* [EXERCISE] Your answer should consist only of the records, copied exactly, with the images removed.

BEGIN

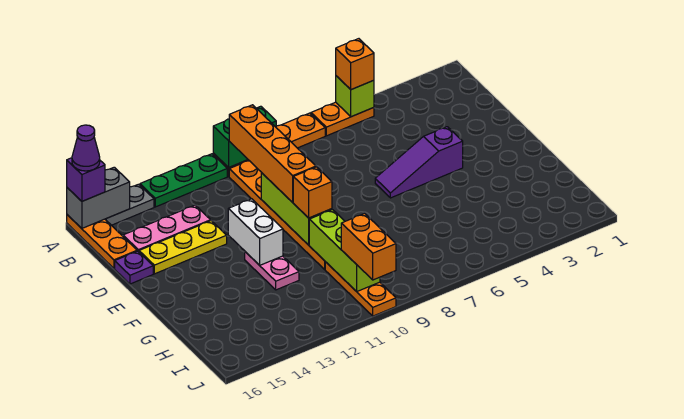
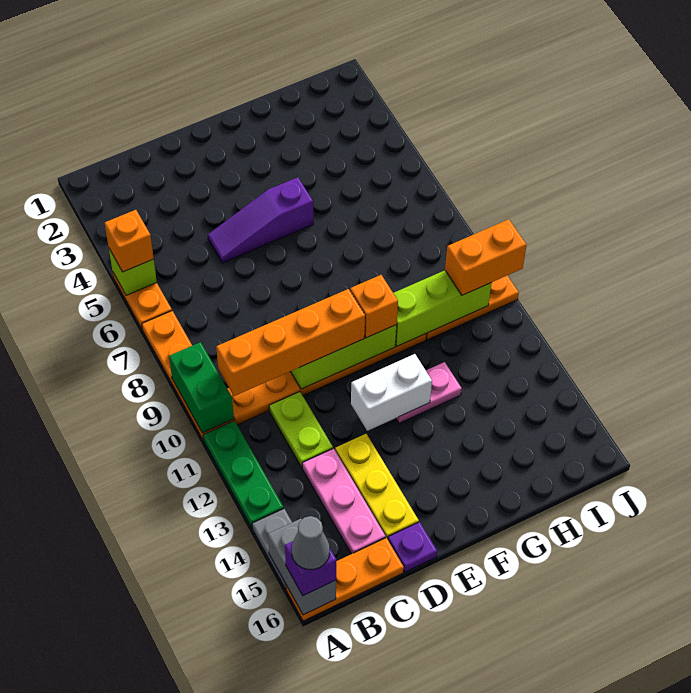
purple cone A16 level 4 -> grey cone A16 level 4
none -> lime plate C11:C12 level 1
purple slope E4:E6 level 1 top 4 -> purple slope D5:F5 level 1 top F

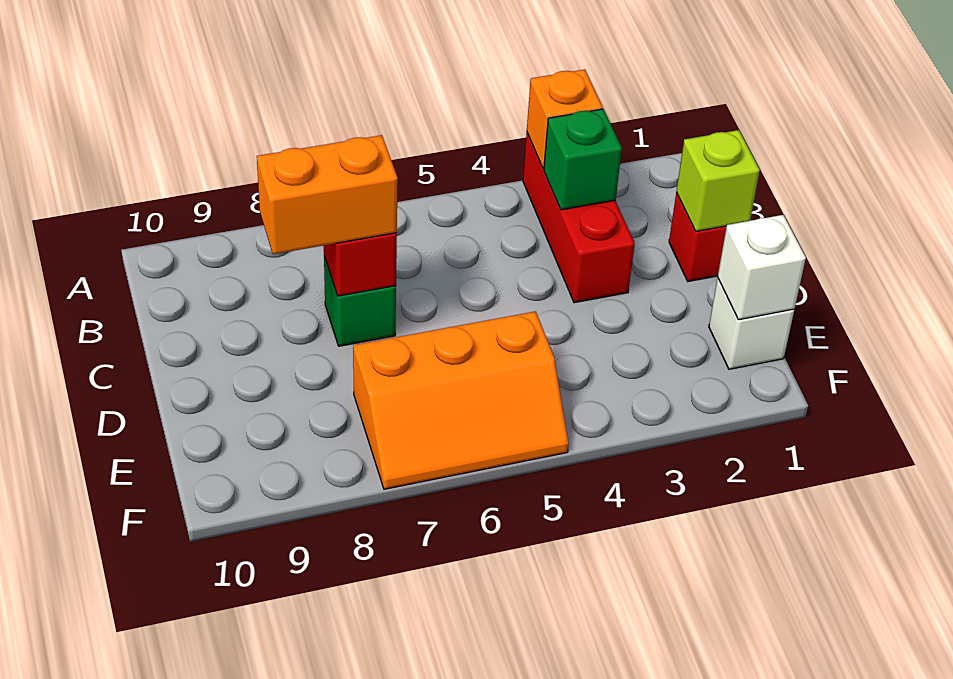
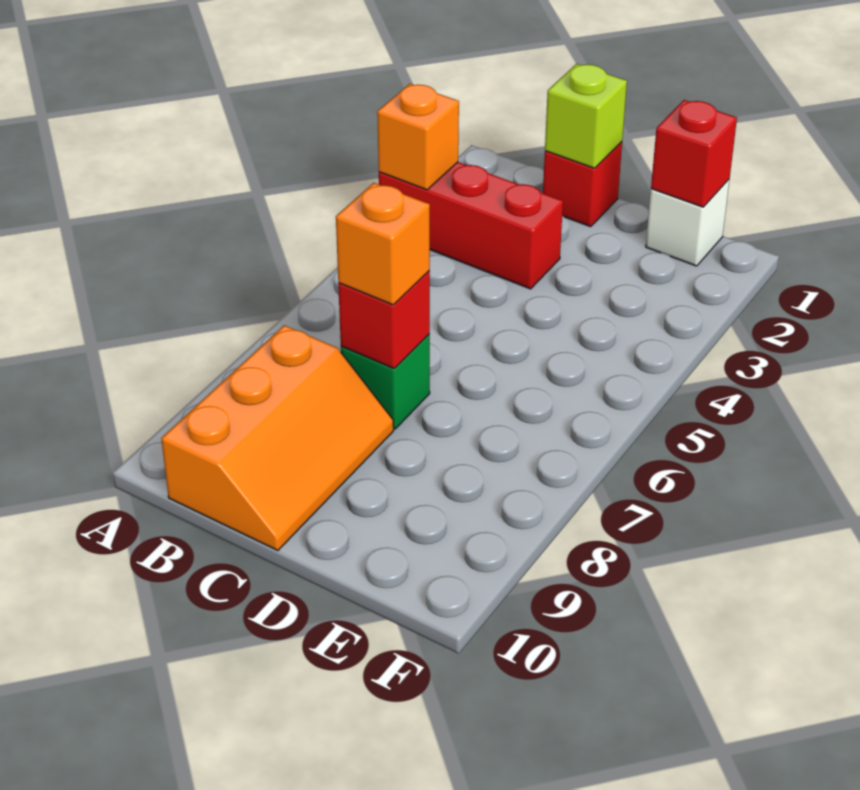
green brick B3 level 2 -> none
orange brick C7:C8 level 3 -> orange brick C7 level 3
white brick E1 level 2 -> red brick E1 level 2
orange slope E5:F7 level 1 top E -> orange slope B8:C10 level 1 top B

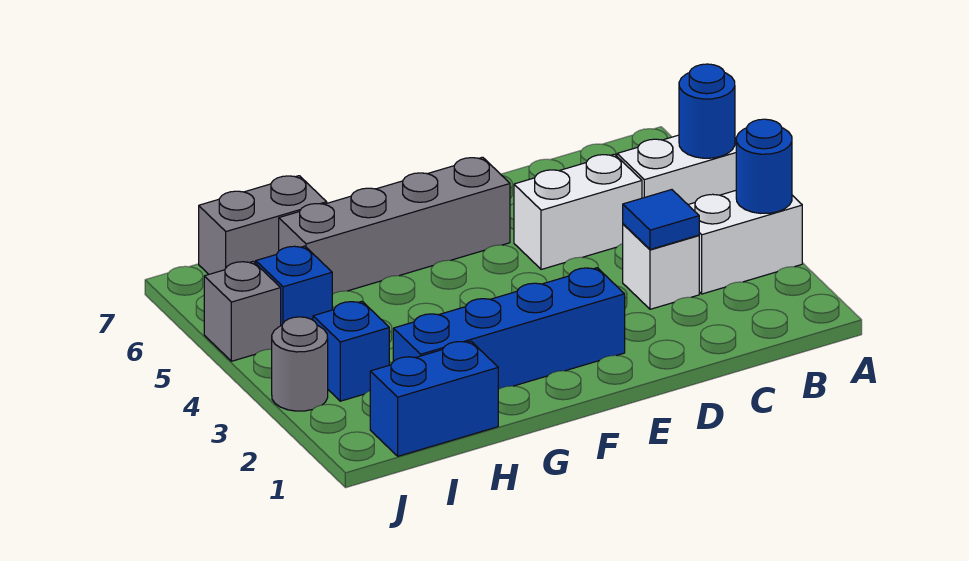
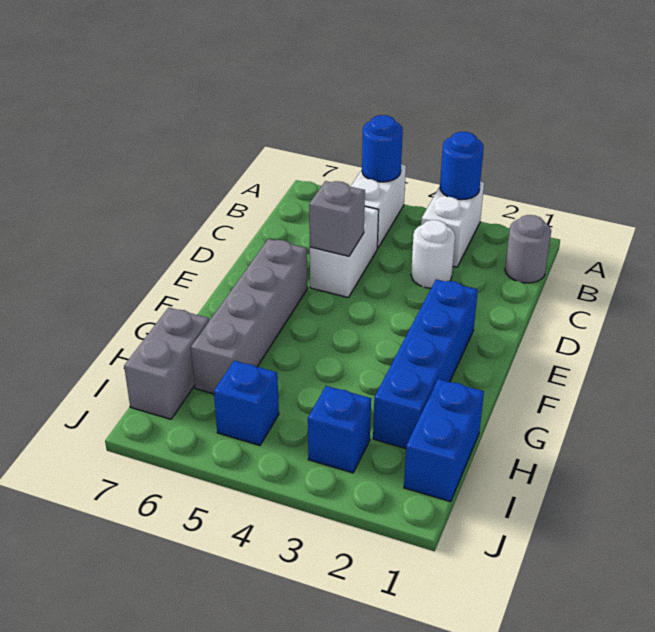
white brick C3 level 1 -> white round brick C3 level 1
blue tile C3 level 2 -> none
grey round brick J3 level 1 -> grey round brick B1 level 1
grey brick J5 level 1 -> grey brick D5 level 2

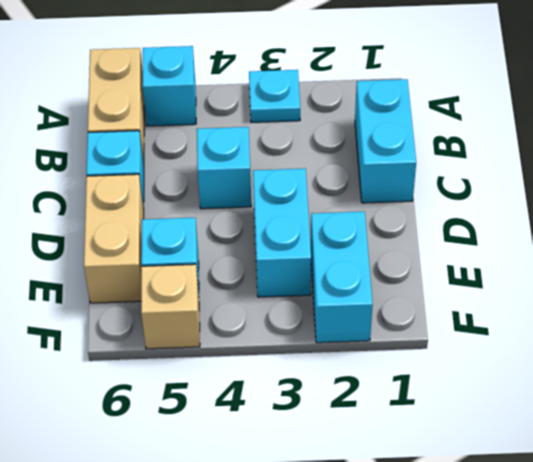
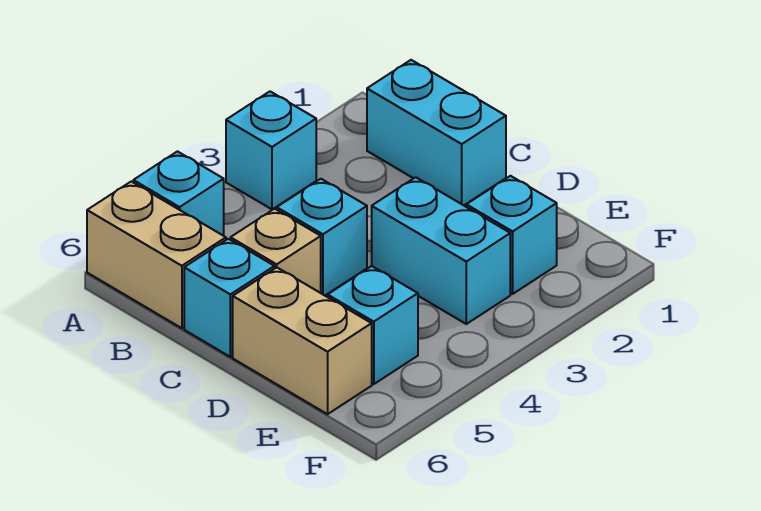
cyan plate A3 level 1 -> cyan brick A3 level 1
cyan brick E2:F2 level 1 -> cyan brick E2 level 1
tan brick F5 level 1 -> tan brick C5 level 1

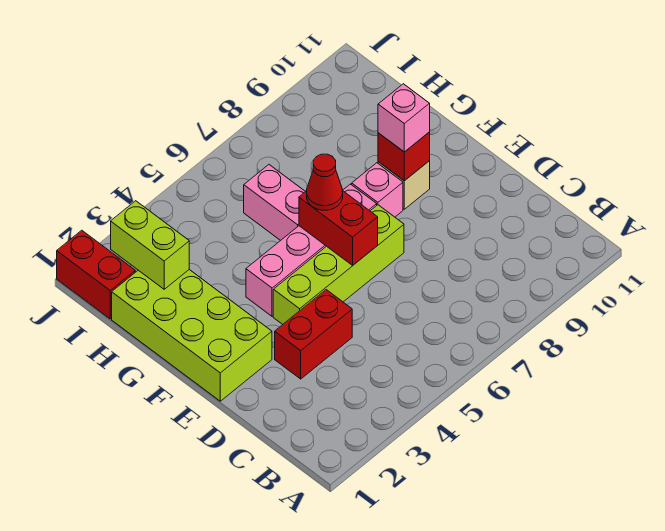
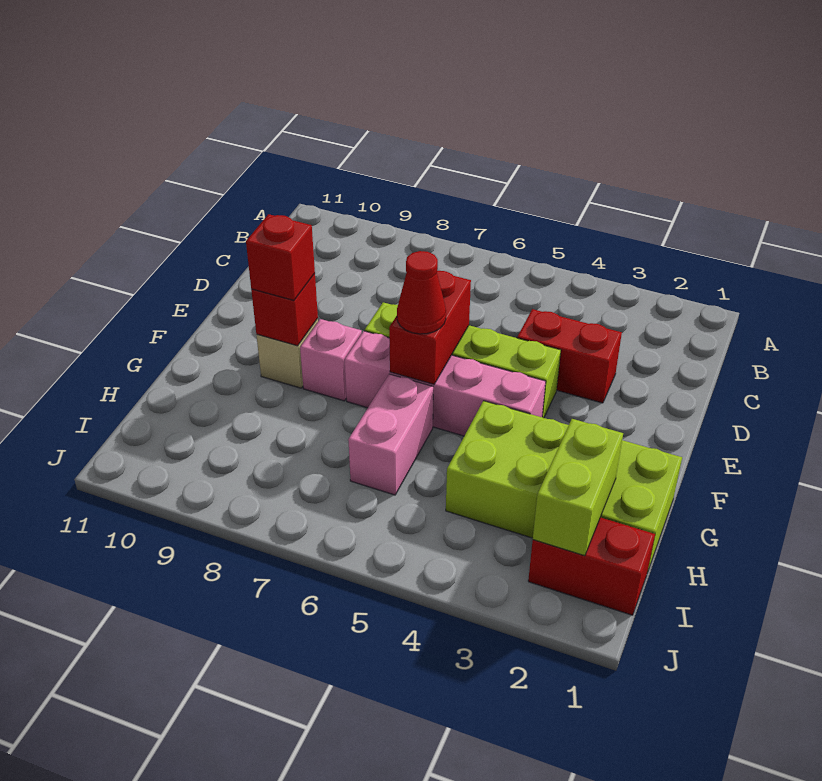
lime brick E1:H2 level 1 -> lime brick G1:H4 level 1
pink brick F9 level 3 -> red brick F9 level 3
red brick I1:J1 level 1 -> red brick I1:I2 level 1

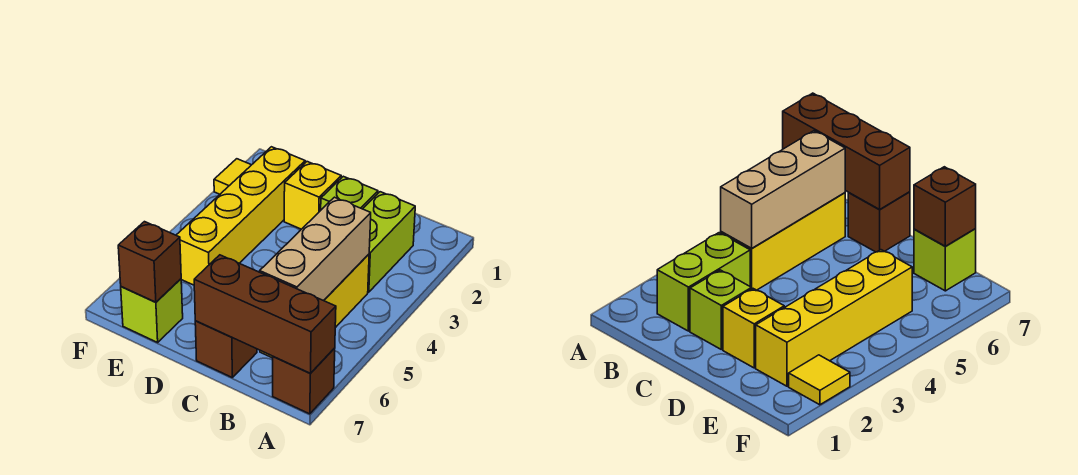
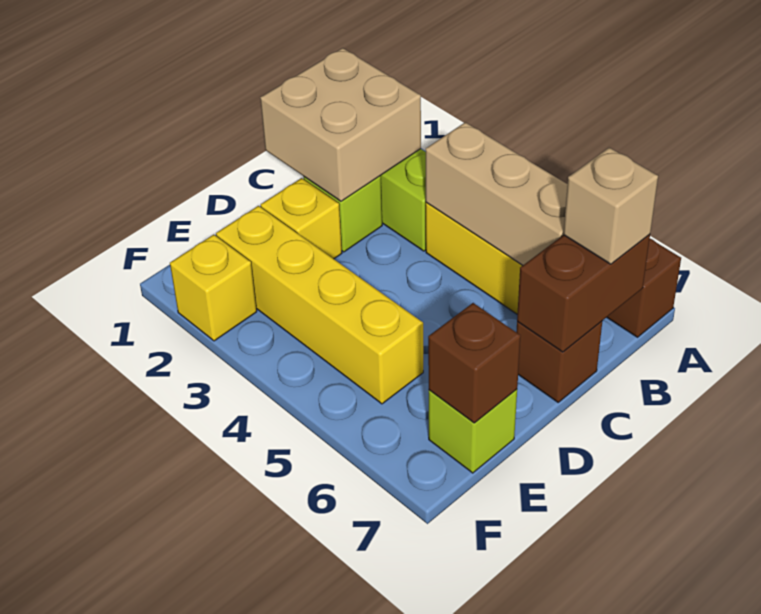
brown brick A7:C7 level 2 -> brown brick B7:C7 level 2
none -> tan brick B1:C2 level 2
none -> tan brick B7 level 3
yellow tile F2 level 1 -> yellow brick F2 level 1

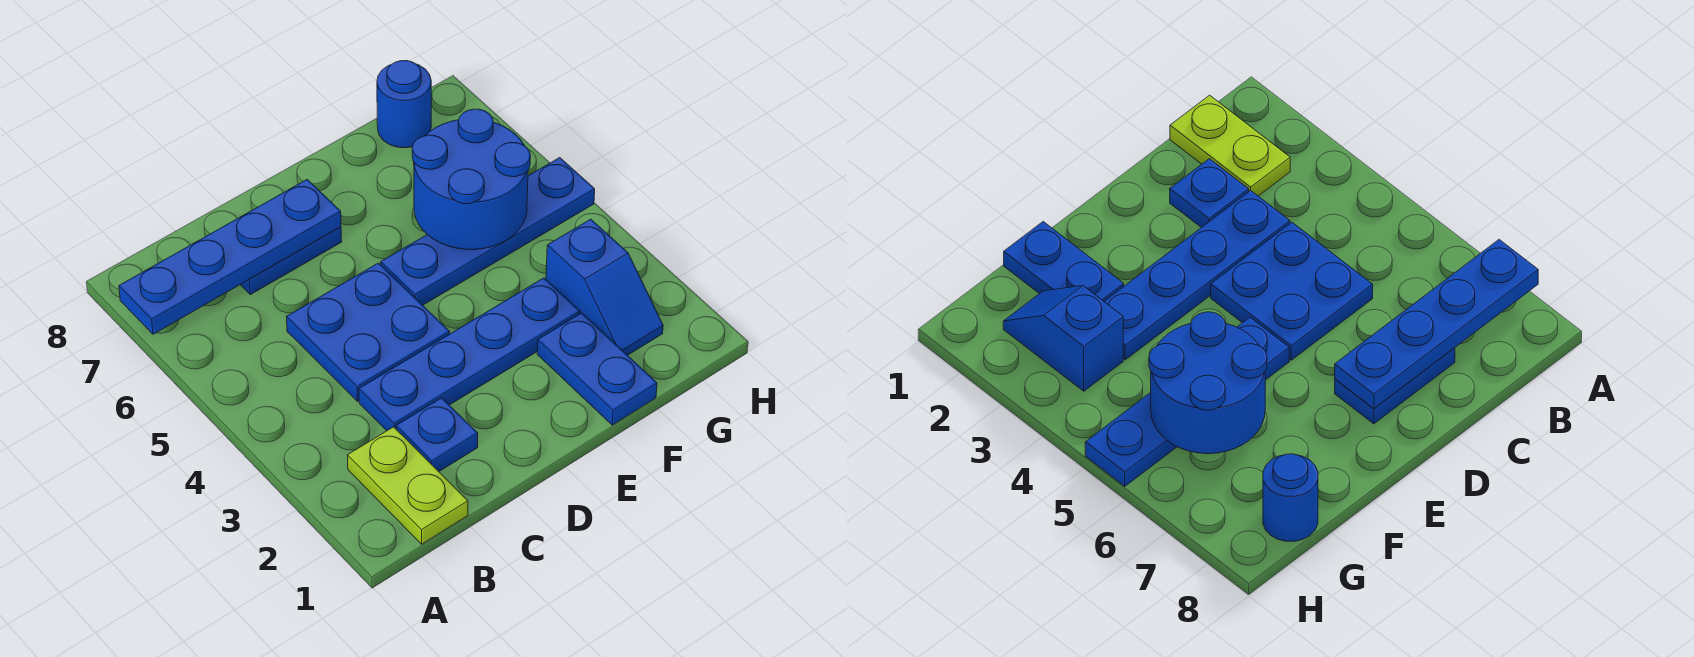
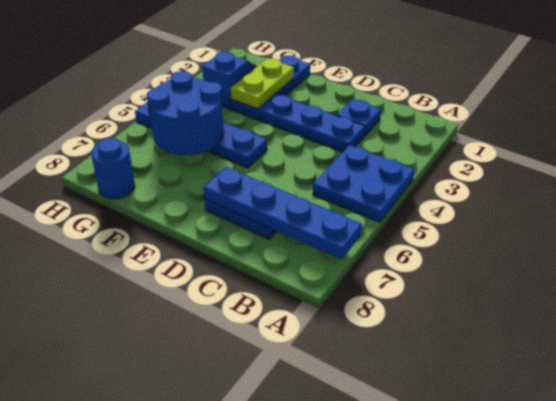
lime plate B1:B2 level 1 -> lime plate F2:F3 level 2
blue plate C4:D5 level 1 -> blue plate A4:B5 level 1

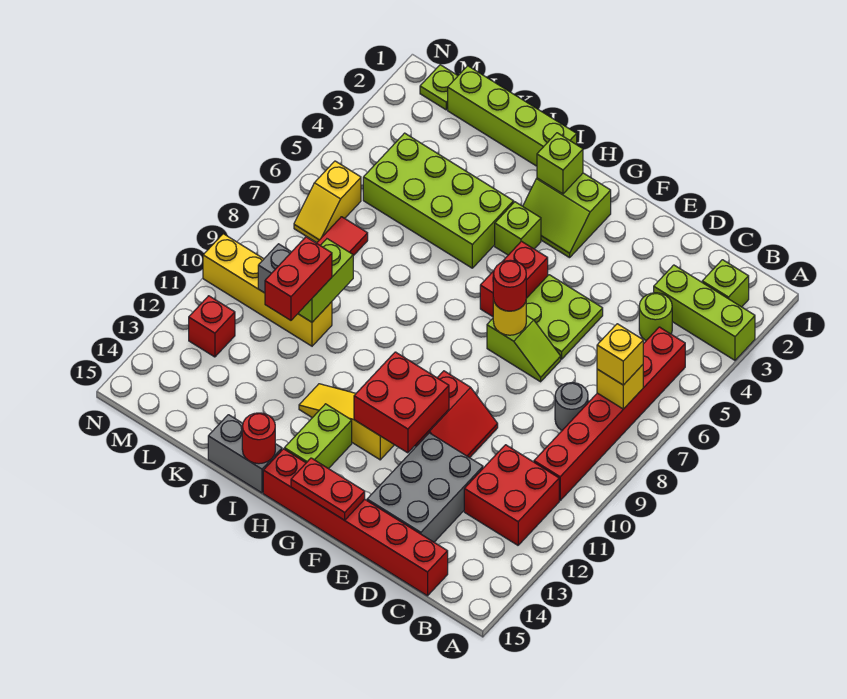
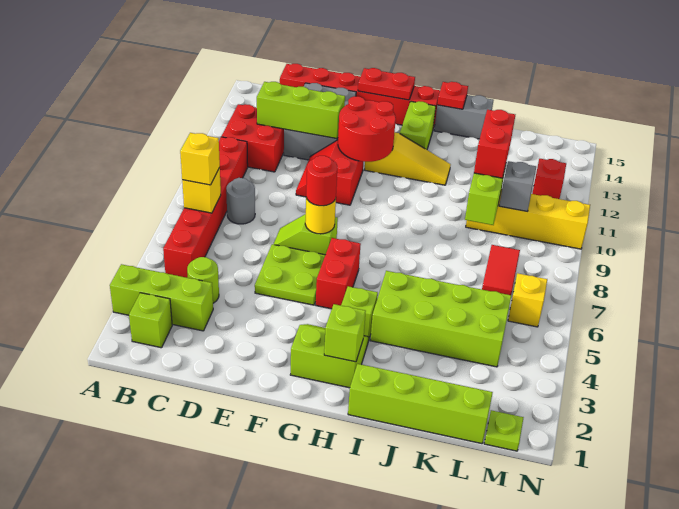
none -> lime brick C12:E12 level 2
red brick F11:G12 level 2 -> red round brick F11:G12 level 2
red round brick I15 level 2 -> red plate I15 level 2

END

* [SOLUTION FOR THIS PROBLEM]
purple cone A16 level 4 -> grey cone A16 level 4
none -> lime plate C11:C12 level 1
purple slope E4:E6 level 1 top 4 -> purple slope D5:F5 level 1 top F

green brick B3 level 2 -> none
orange brick C7:C8 level 3 -> orange brick C7 level 3
white brick E1 level 2 -> red brick E1 level 2
orange slope E5:F7 level 1 top E -> orange slope B8:C10 level 1 top B

white brick C3 level 1 -> white round brick C3 level 1
blue tile C3 level 2 -> none
grey round brick J3 level 1 -> grey round brick B1 level 1
grey brick J5 level 1 -> grey brick D5 level 2

cyan plate A3 level 1 -> cyan brick A3 level 1
cyan brick E2:F2 level 1 -> cyan brick E2 level 1
tan brick F5 level 1 -> tan brick C5 level 1

lime brick E1:H2 level 1 -> lime brick G1:H4 level 1
pink brick F9 level 3 -> red brick F9 level 3
red brick I1:J1 level 1 -> red brick I1:I2 level 1

brown brick A7:C7 level 2 -> brown brick B7:C7 level 2
none -> tan brick B1:C2 level 2
none -> tan brick B7 level 3
yellow tile F2 level 1 -> yellow brick F2 level 1

lime plate B1:B2 level 1 -> lime plate F2:F3 level 2
blue plate C4:D5 level 1 -> blue plate A4:B5 level 1

none -> lime brick C12:E12 level 2
red brick F11:G12 level 2 -> red round brick F11:G12 level 2
red round brick I15 level 2 -> red plate I15 level 2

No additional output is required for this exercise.